Task objective: The entries that follow must be written out exactly, without any of the pictures they contain.

════════════════

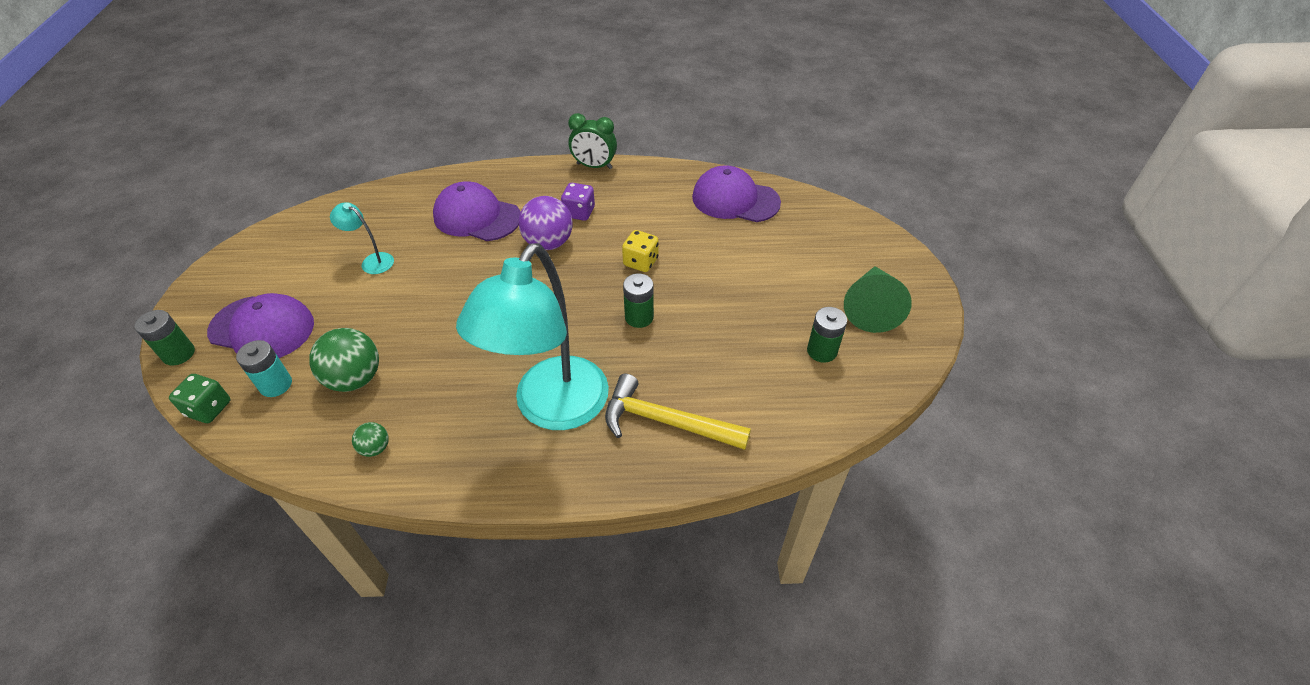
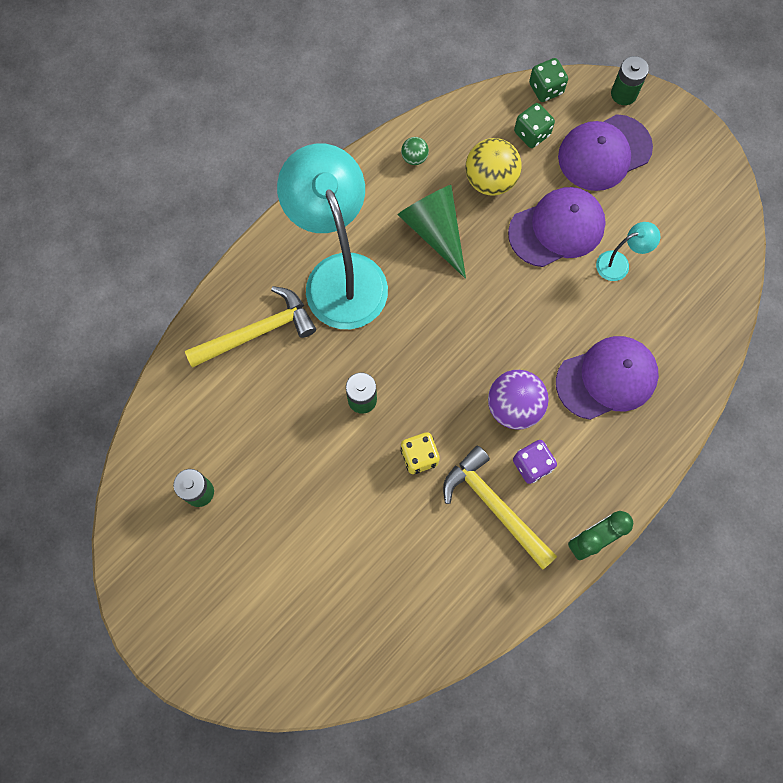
camera: 135 degrees right, 25 degrees up
(276, 385) = (532, 133): turquoise battery -> green dice
(355, 379) = (490, 180): green ball -> yellow ball
(627, 211) = (494, 506): none -> yellow hammer
(735, 200) = (416, 617): purple cap -> purple cap (557, 228)
(871, 307) = (193, 579): green cone -> green cone (435, 231)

════════════════

Expected output:
camera: 135 degrees right, 25 degrees up
(276, 385) = (532, 133): turquoise battery -> green dice
(355, 379) = (490, 180): green ball -> yellow ball
(627, 211) = (494, 506): none -> yellow hammer
(735, 200) = (416, 617): purple cap -> purple cap (557, 228)
(871, 307) = (193, 579): green cone -> green cone (435, 231)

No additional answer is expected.